DIRECTIONS FOR THIS TASK
Look for "none" in each line of the entries, and return the matching lines.

Items from a dataset
=======
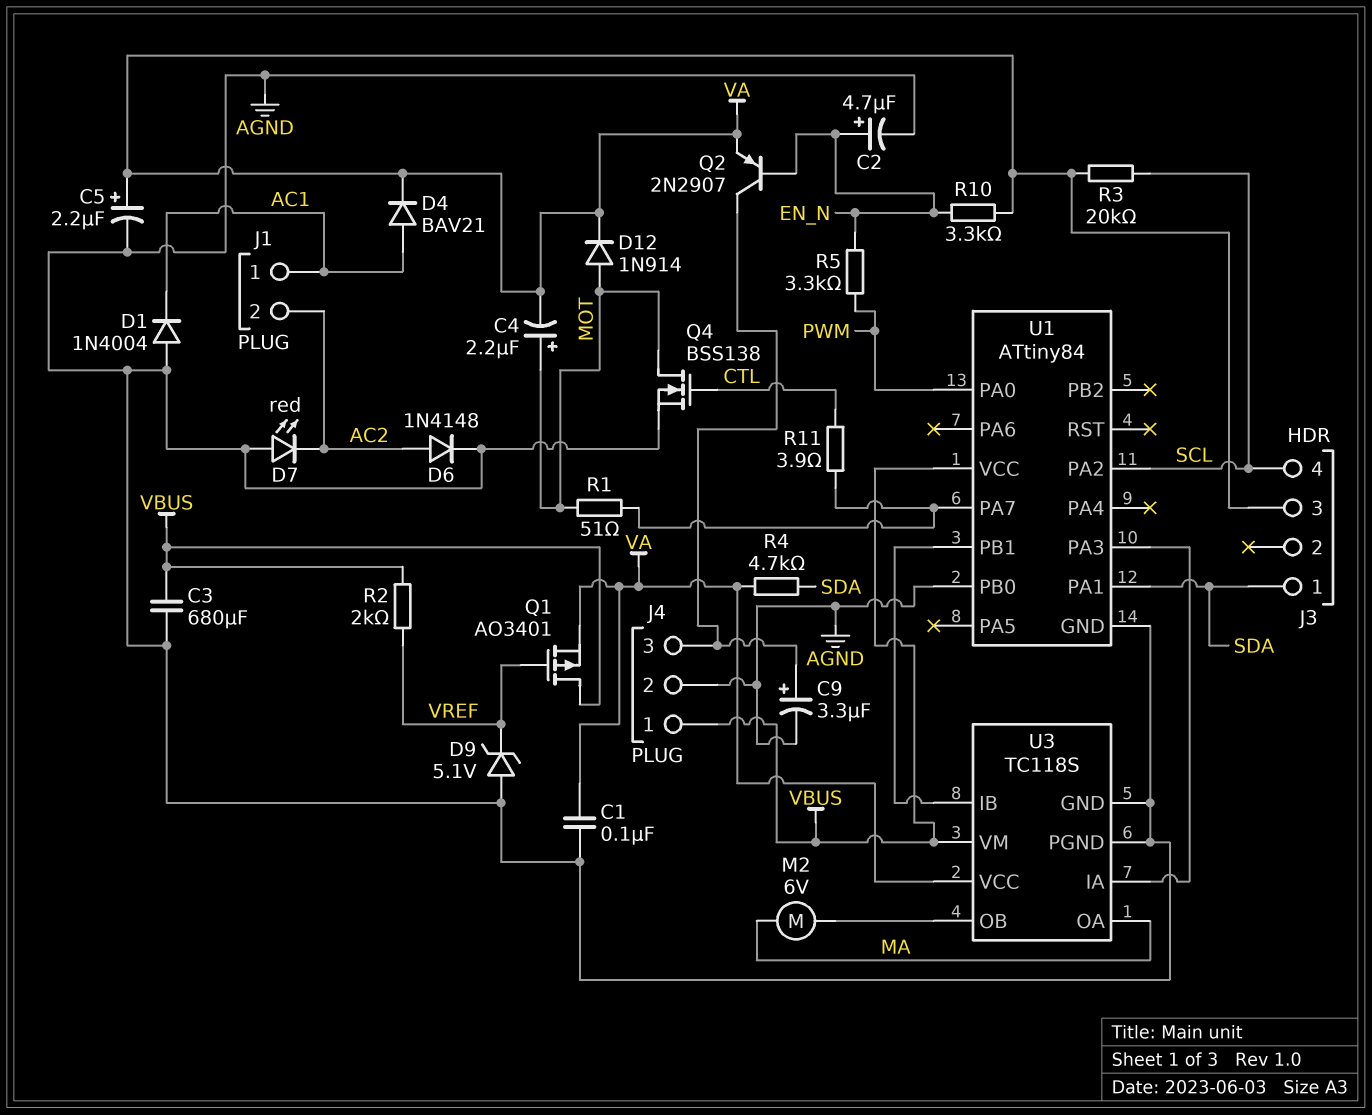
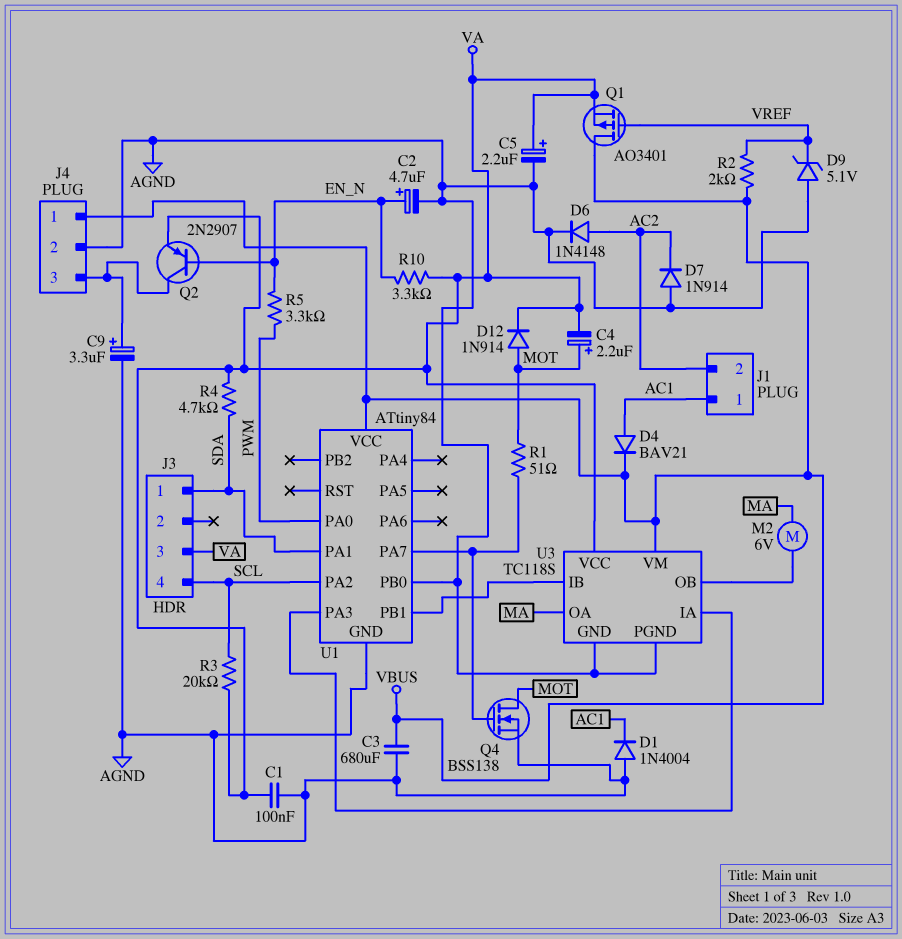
D4: diode BAV21 (A AC1, K VA) -> diode BAV21 (A AC1, K VBUS)
D7: LED red (A AGND, K AC2) -> diode 1N914 (A AGND, K AC2)
Q4: NMOS BSS138 (G CTL, D MOT, S AGND) -> NMOS BSS138 (G U1/PA7, D MOT, S AGND)
R11: 3.9 (CTL, U1/PA7) -> none

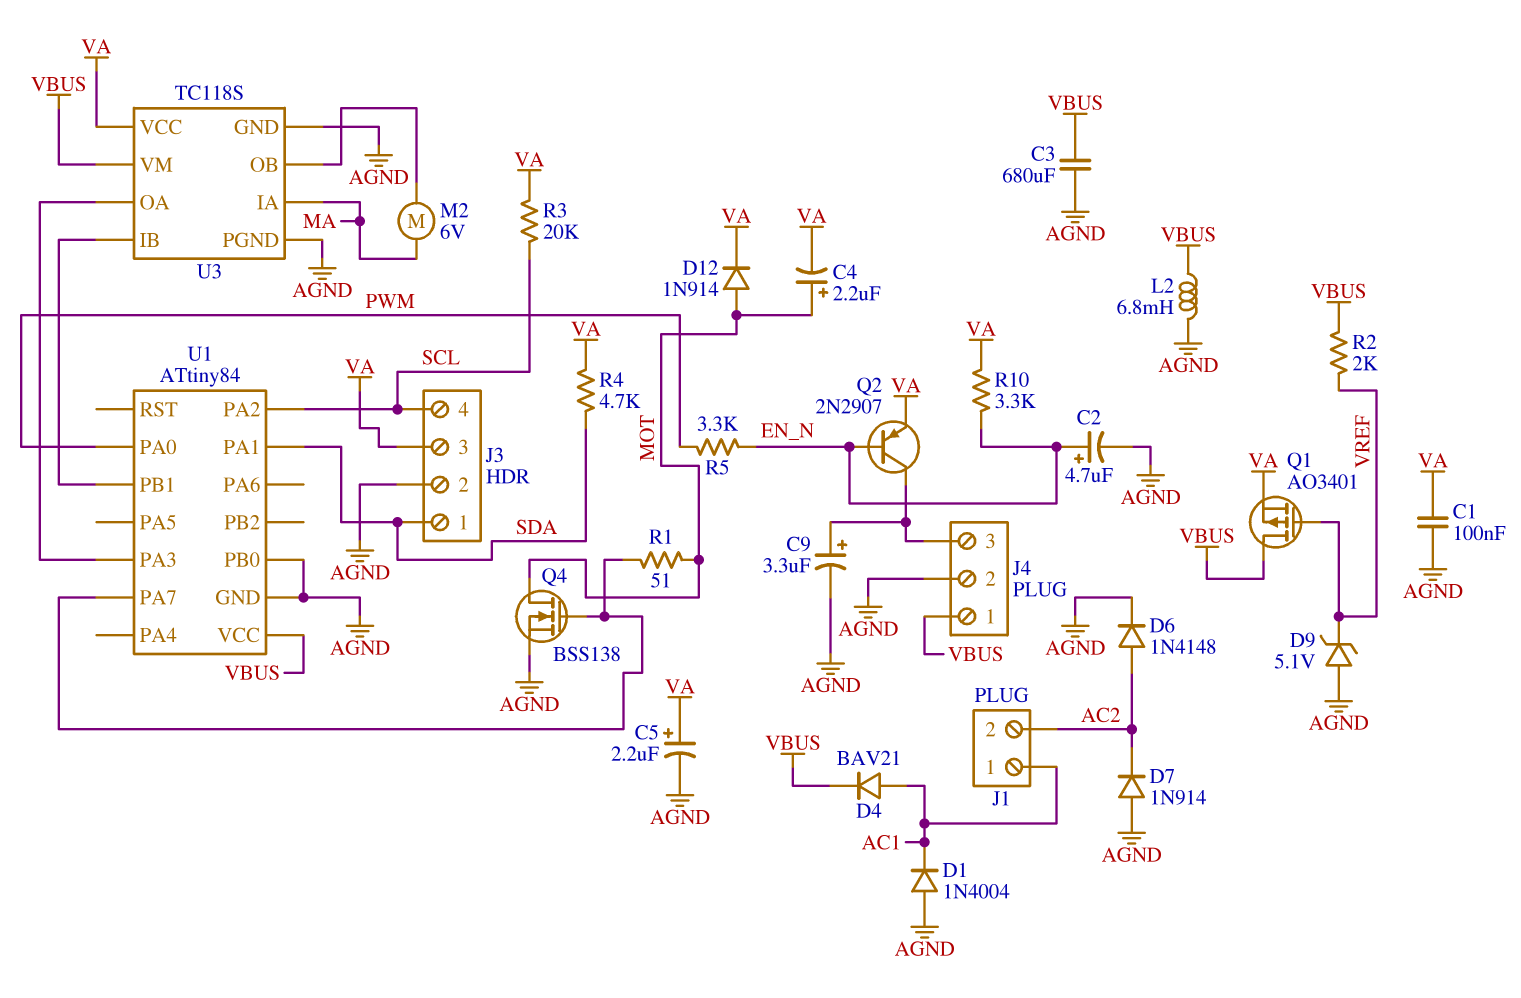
J3 pin 2: none -> AGND
L2: none -> 6.8mH (AGND, VBUS)
U3 pin IA: U1/PA3 -> MA
U3 pin OA: MA -> U1/PA3

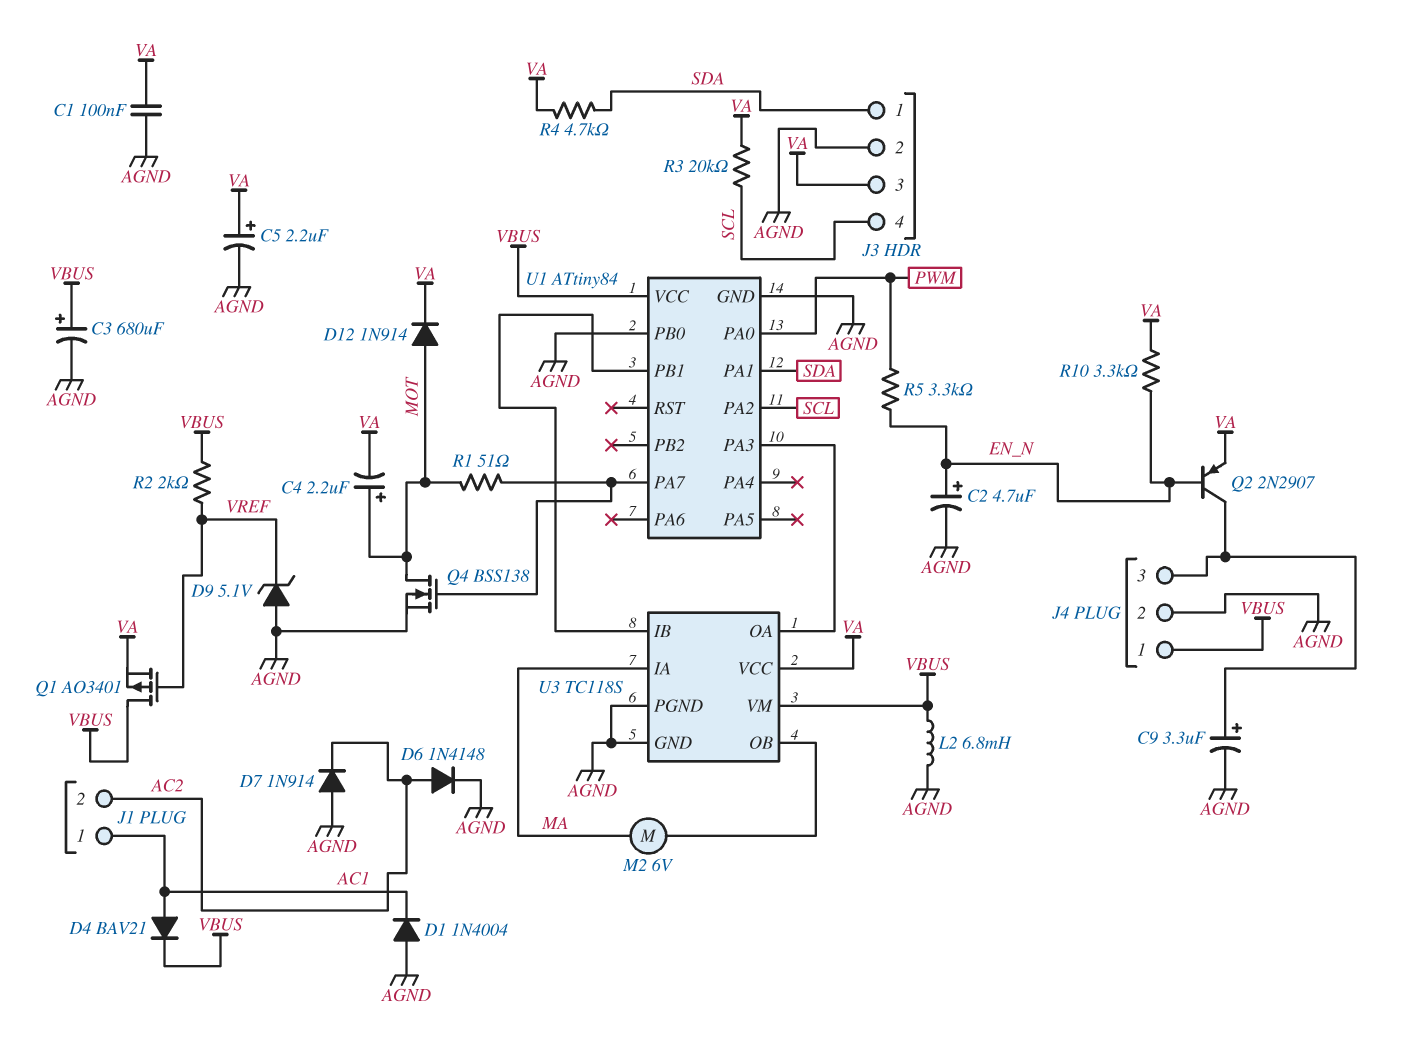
C3: 680uF (AGND, VBUS) -> 680uF (plus VBUS, minus AGND)

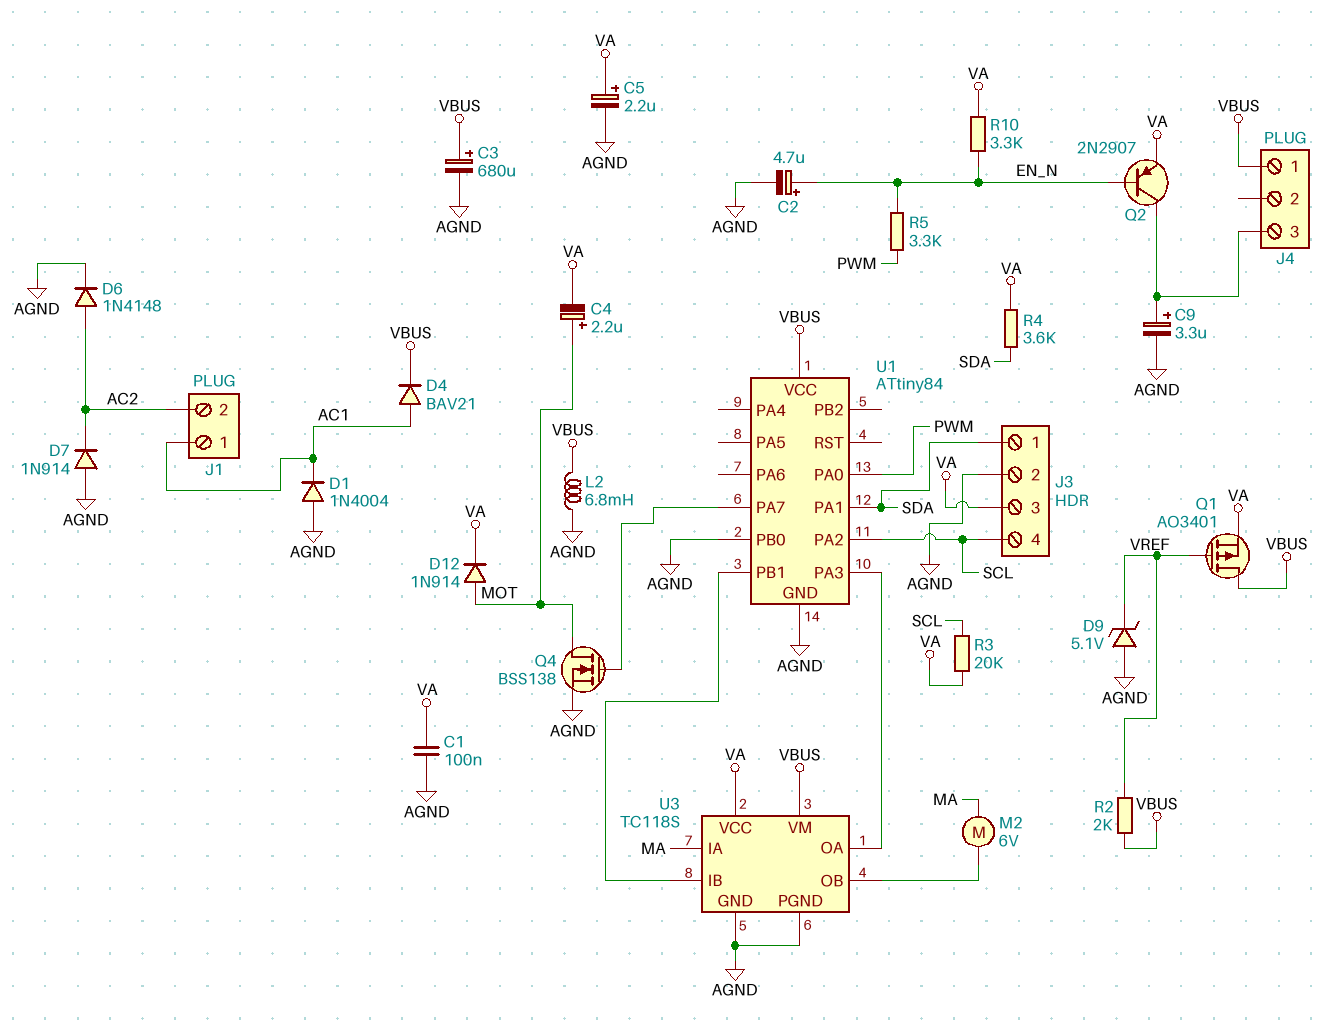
J4 pin 2: AGND -> none
R1: 51 (MOT, U1/PA7) -> none
R4: 4.7k (SDA, VA) -> 3.6k (SDA, VA)

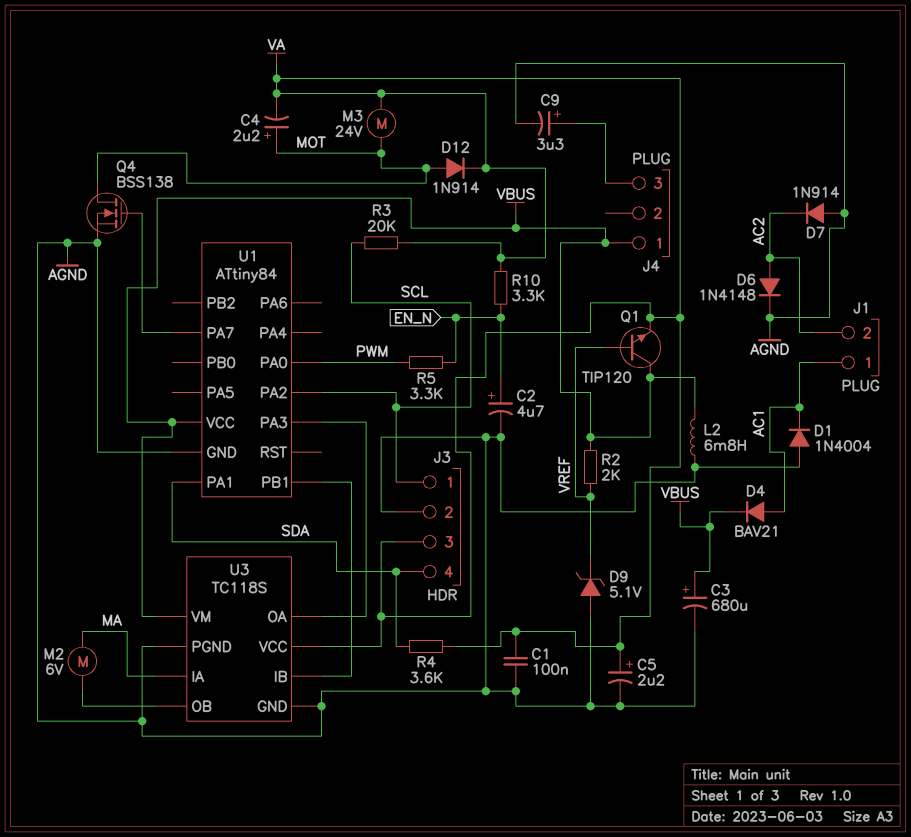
J3 pin 1: SDA -> SCL
J3 pin 4: SCL -> SDA
M3: none -> motor 24V (MOT, VA)
Q1: PMOS AO3401 (G VREF, D VBUS, S VA) -> NPN TIP120 (B VREF, C VBUS, E VA)
Q2: PNP 2N2907 (B EN_N, C J4/3, E VA) -> none
U1 pin PB0: AGND -> none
=======
SOLUTION TO THIS PROBLEM
R11: 3.9 (CTL, U1/PA7) -> none
J3 pin 2: none -> AGND
L2: none -> 6.8mH (AGND, VBUS)
J4 pin 2: AGND -> none
R1: 51 (MOT, U1/PA7) -> none
M3: none -> motor 24V (MOT, VA)
Q2: PNP 2N2907 (B EN_N, C J4/3, E VA) -> none
U1 pin PB0: AGND -> none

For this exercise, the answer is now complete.